─── Record extracts ───

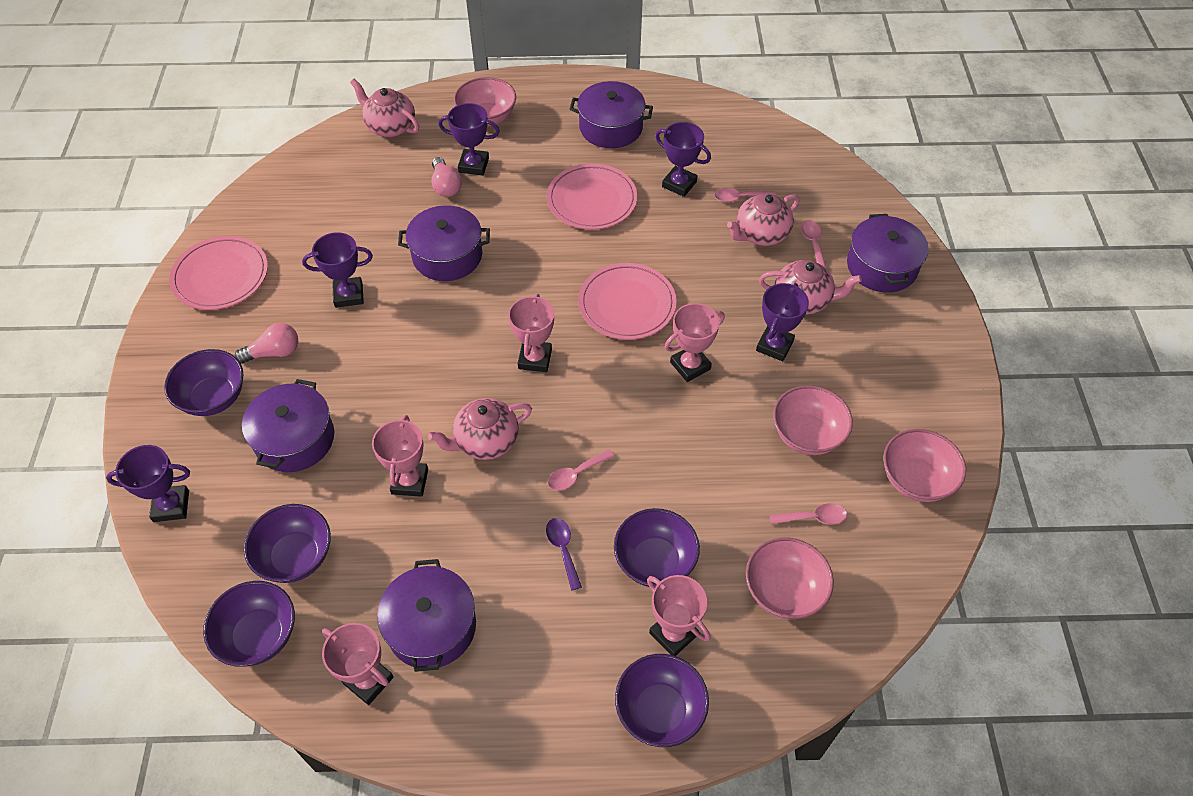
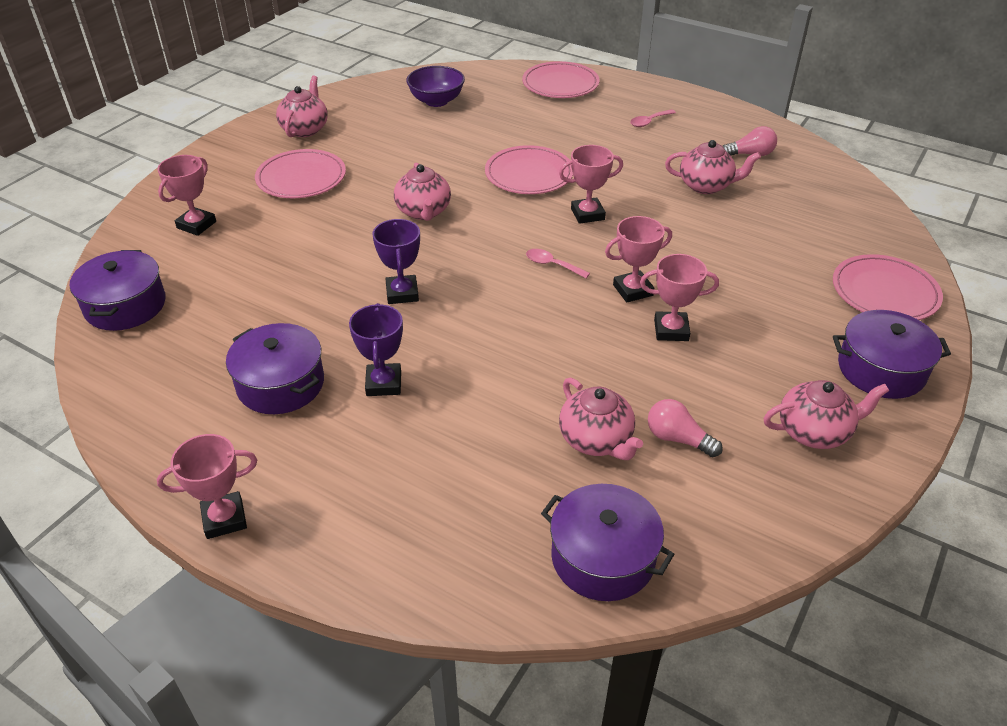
pink bowl: 4 -> 0
pink plate: 3 -> 4
pink spoon: 4 -> 2
pink teapot: 4 -> 5
purple bowl: 5 -> 1
purple pot: 5 -> 4
purple spoon: 1 -> 0
purple trophy: 5 -> 2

───

Directions for this task =
The required answer is each line of the data in which the word "purple" appears.

Written solution =
purple bowl: 5 -> 1
purple pot: 5 -> 4
purple spoon: 1 -> 0
purple trophy: 5 -> 2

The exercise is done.